▸ **What the task requires**: If you see a picture in the data below, omit it and copy the rest exactly.

(Beginning of Data records)

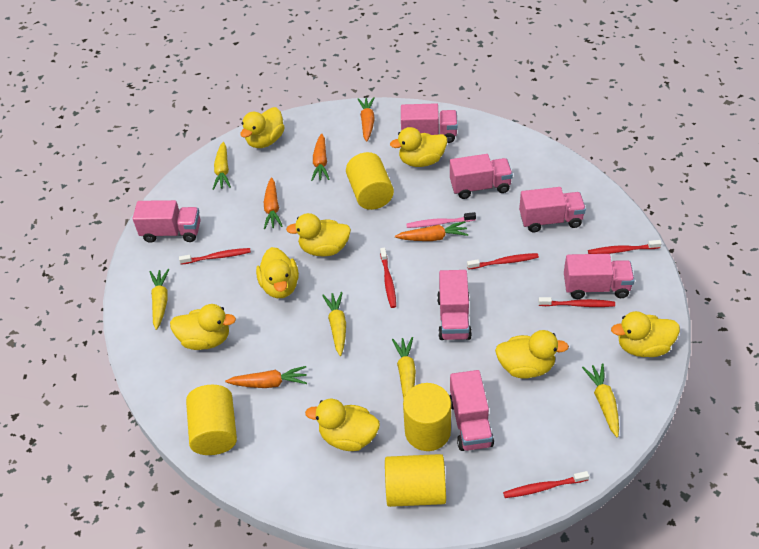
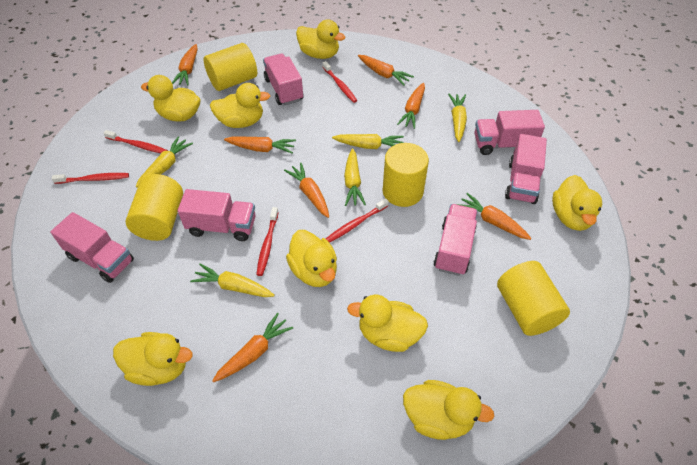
orange carrot: [225,366,307,388] [264,177,283,229] [311,133,329,181] [358,97,375,142] [395,221,469,241] = 5 -> [172,44,198,85] [212,313,293,382] [224,137,296,154] [284,162,329,218] [358,55,414,86] [397,83,425,129] [457,193,532,240] = 7
pink toothbrush: [406,212,476,228] = 1 -> none = 0
pink truck: [133,200,201,243] [401,103,458,143] [437,270,472,340] [449,370,494,451] [450,154,513,199] [519,187,586,232] [564,254,635,299] = 7 -> [50,212,134,283] [178,189,255,241] [263,53,304,105] [434,204,478,276] [474,110,545,155] [505,134,547,204] = 6
red toothbrush: [179,248,251,265] [380,247,396,308] [467,253,539,270] [503,471,589,498] [538,297,615,307] [588,240,662,254] = 6 -> [51,173,129,184] [104,130,168,153] [256,207,279,276] [322,61,357,103] [326,198,389,243] = 5

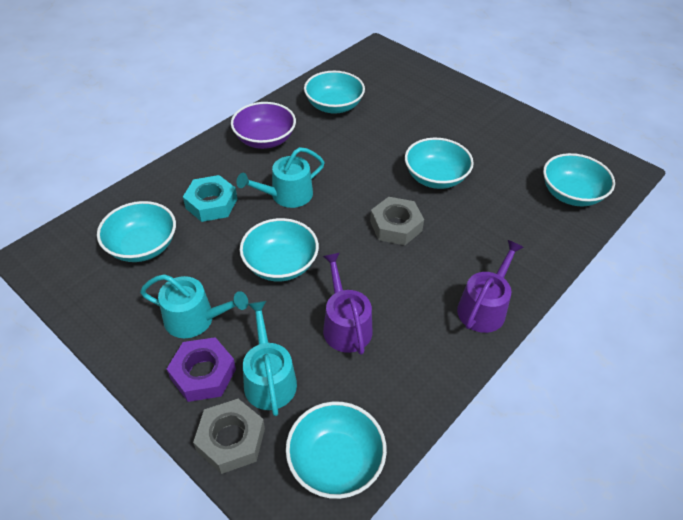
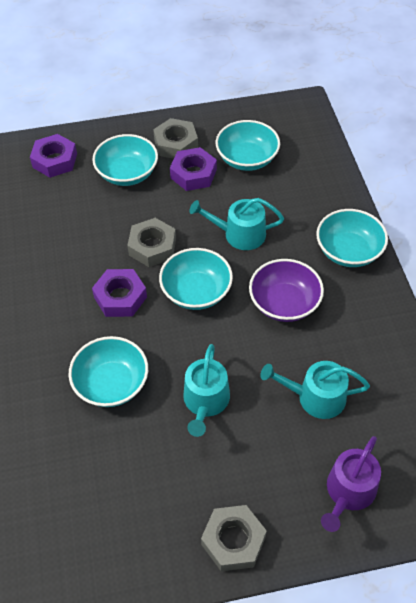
grey nut: [193,399,265,474] [370,197,424,245] = 2 -> [127,218,176,267] [153,118,198,159] [201,505,267,571] = 3
purple nut: [167,337,236,402] = 1 -> [30,134,77,178] [92,269,147,317] [170,147,217,191] = 3
purple watering can: [323,253,372,355] [457,240,524,333] = 2 -> [321,436,381,532] = 1
turquoise bowl: [97,201,176,262] [240,218,319,282] [286,402,387,499] [304,71,365,114] [405,138,474,189] [543,153,615,206] = 6 -> [69,336,148,407] [92,134,158,186] [159,248,233,310] [216,120,280,171] [316,209,388,267] = 5
turquoise nut: [183,175,237,222] = 1 -> none = 0

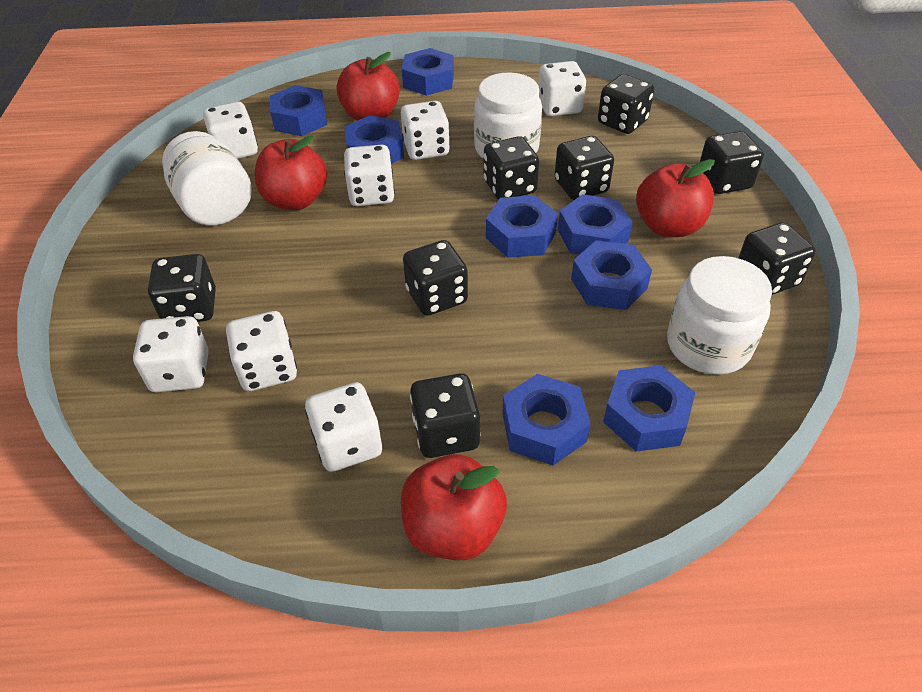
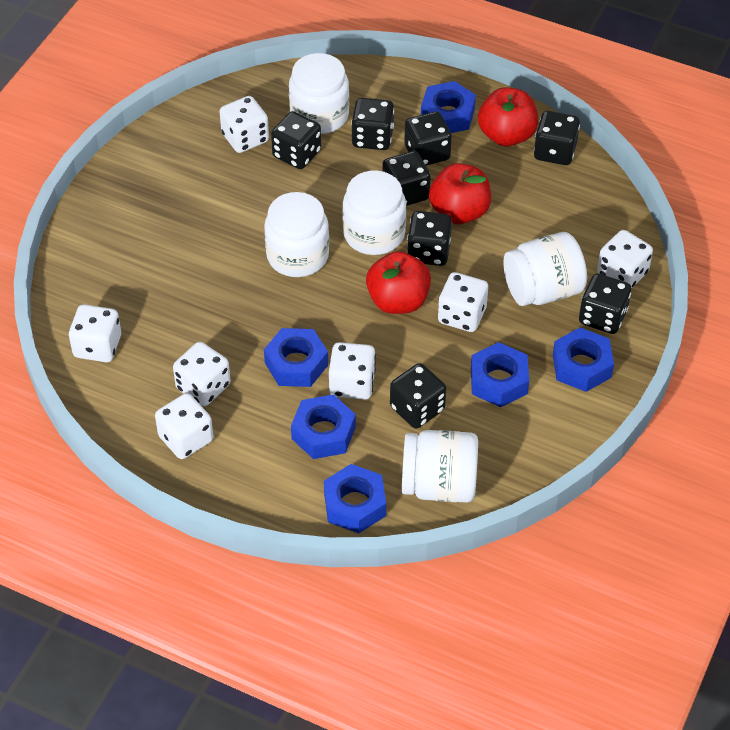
blue nut: [270,85,327,136] [344,115,404,164] [402,48,454,96] [486,195,558,258] [502,374,591,465] [558,194,632,255] [571,240,652,310] [603,365,695,452] = 8 -> [264,328,328,387] [291,394,356,459] [324,464,386,533] [421,81,476,133] [471,342,529,407] [553,328,614,392] = 6
red apple: [255,135,327,210] [336,52,400,121] [401,454,507,560] [636,159,715,237] = 4 -> [366,251,431,314] [429,163,491,224] [478,87,538,146] = 3
white jar: [162,131,252,226] [474,72,542,159] [667,256,772,375] = 3 -> [264,192,329,277] [289,53,349,134] [342,171,406,255] [402,430,478,503] [503,232,587,306] = 5

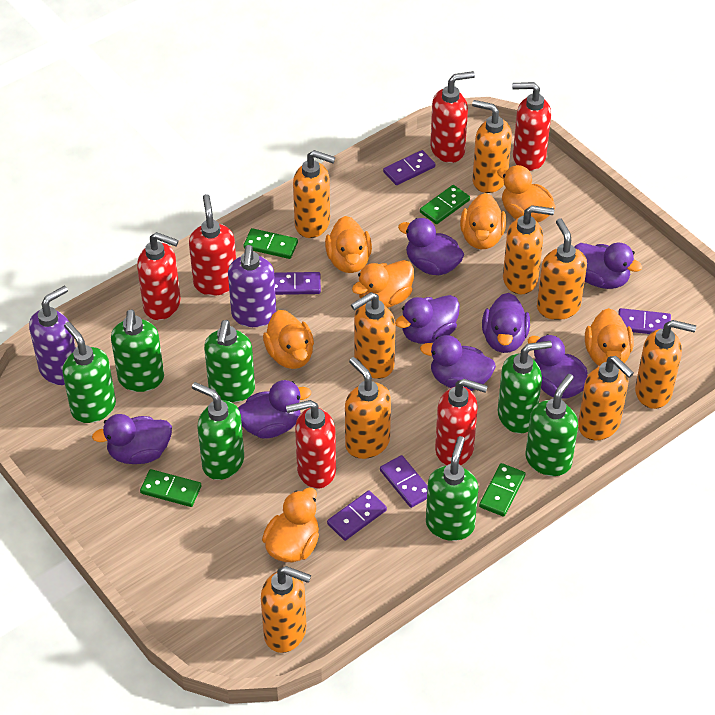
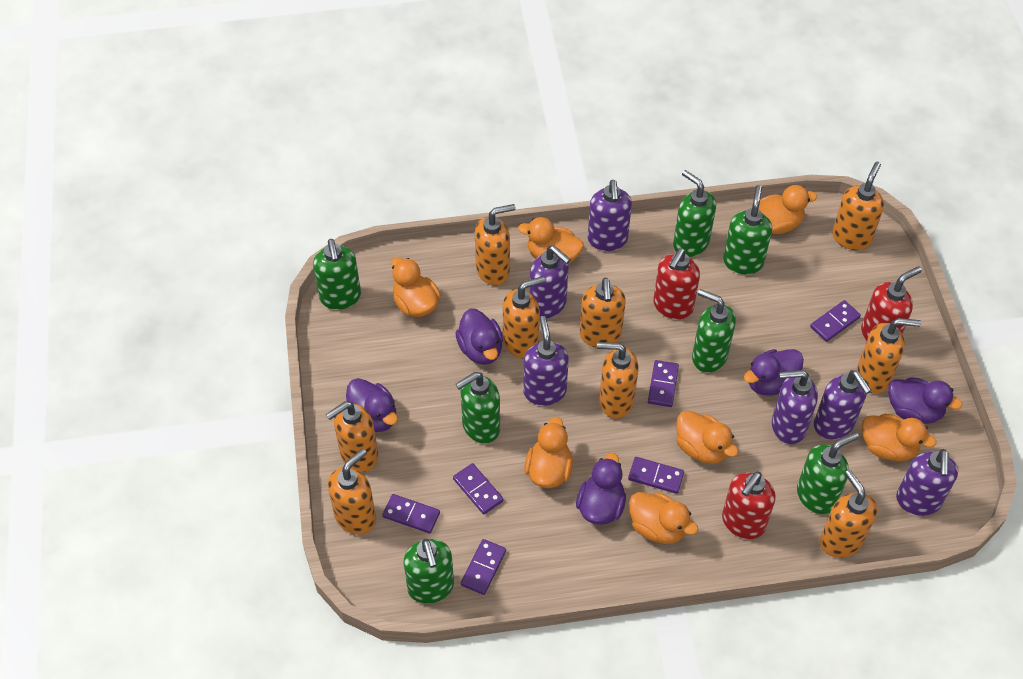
green domino: [140,469,202,507] [243,228,298,259] [420,185,470,224] [479,463,526,516] = 4 -> none = 0
purple domino: [274,272,321,295] [327,490,387,541] [380,455,428,508] [383,150,435,185] [618,308,671,334] = 5 -> [382,494,440,534] [453,463,504,515] [461,539,506,595] [628,457,684,494] [648,360,679,407] [810,300,861,342] = 6
purple duck: [92,414,172,464] [238,380,311,439] [395,295,460,344] [398,218,464,275] [420,335,496,391] [482,293,530,353] [528,334,588,399] [574,243,642,289] = 8 -> [346,378,398,432] [455,308,503,365] [576,453,626,525] [744,349,804,396] [888,377,962,424] = 5
purple soap dispenser: [29,286,76,385] [228,245,276,327] = 2 -> [523,316,569,406] [530,246,571,318] [588,180,632,251] [772,370,818,444] [814,370,872,440] [896,449,958,516] = 6
red soap dispenser: [137,232,181,320] [189,194,236,296] [286,400,336,489] [430,71,475,163] [435,379,488,465] [512,82,551,171] = 6 -> [653,248,700,319] [722,471,776,539] [861,266,922,341] = 3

(End of Data records)

▸ **Response below**:
orange carrot: [225,366,307,388] [264,177,283,229] [311,133,329,181] [358,97,375,142] [395,221,469,241] = 5 -> [172,44,198,85] [212,313,293,382] [224,137,296,154] [284,162,329,218] [358,55,414,86] [397,83,425,129] [457,193,532,240] = 7
pink toothbrush: [406,212,476,228] = 1 -> none = 0
pink truck: [133,200,201,243] [401,103,458,143] [437,270,472,340] [449,370,494,451] [450,154,513,199] [519,187,586,232] [564,254,635,299] = 7 -> [50,212,134,283] [178,189,255,241] [263,53,304,105] [434,204,478,276] [474,110,545,155] [505,134,547,204] = 6
red toothbrush: [179,248,251,265] [380,247,396,308] [467,253,539,270] [503,471,589,498] [538,297,615,307] [588,240,662,254] = 6 -> [51,173,129,184] [104,130,168,153] [256,207,279,276] [322,61,357,103] [326,198,389,243] = 5

grey nut: [193,399,265,474] [370,197,424,245] = 2 -> [127,218,176,267] [153,118,198,159] [201,505,267,571] = 3
purple nut: [167,337,236,402] = 1 -> [30,134,77,178] [92,269,147,317] [170,147,217,191] = 3
purple watering can: [323,253,372,355] [457,240,524,333] = 2 -> [321,436,381,532] = 1
turquoise bowl: [97,201,176,262] [240,218,319,282] [286,402,387,499] [304,71,365,114] [405,138,474,189] [543,153,615,206] = 6 -> [69,336,148,407] [92,134,158,186] [159,248,233,310] [216,120,280,171] [316,209,388,267] = 5
turquoise nut: [183,175,237,222] = 1 -> none = 0

blue nut: [270,85,327,136] [344,115,404,164] [402,48,454,96] [486,195,558,258] [502,374,591,465] [558,194,632,255] [571,240,652,310] [603,365,695,452] = 8 -> [264,328,328,387] [291,394,356,459] [324,464,386,533] [421,81,476,133] [471,342,529,407] [553,328,614,392] = 6
red apple: [255,135,327,210] [336,52,400,121] [401,454,507,560] [636,159,715,237] = 4 -> [366,251,431,314] [429,163,491,224] [478,87,538,146] = 3
white jar: [162,131,252,226] [474,72,542,159] [667,256,772,375] = 3 -> [264,192,329,277] [289,53,349,134] [342,171,406,255] [402,430,478,503] [503,232,587,306] = 5

green domino: [140,469,202,507] [243,228,298,259] [420,185,470,224] [479,463,526,516] = 4 -> none = 0
purple domino: [274,272,321,295] [327,490,387,541] [380,455,428,508] [383,150,435,185] [618,308,671,334] = 5 -> [382,494,440,534] [453,463,504,515] [461,539,506,595] [628,457,684,494] [648,360,679,407] [810,300,861,342] = 6
purple duck: [92,414,172,464] [238,380,311,439] [395,295,460,344] [398,218,464,275] [420,335,496,391] [482,293,530,353] [528,334,588,399] [574,243,642,289] = 8 -> [346,378,398,432] [455,308,503,365] [576,453,626,525] [744,349,804,396] [888,377,962,424] = 5
purple soap dispenser: [29,286,76,385] [228,245,276,327] = 2 -> [523,316,569,406] [530,246,571,318] [588,180,632,251] [772,370,818,444] [814,370,872,440] [896,449,958,516] = 6
red soap dispenser: [137,232,181,320] [189,194,236,296] [286,400,336,489] [430,71,475,163] [435,379,488,465] [512,82,551,171] = 6 -> [653,248,700,319] [722,471,776,539] [861,266,922,341] = 3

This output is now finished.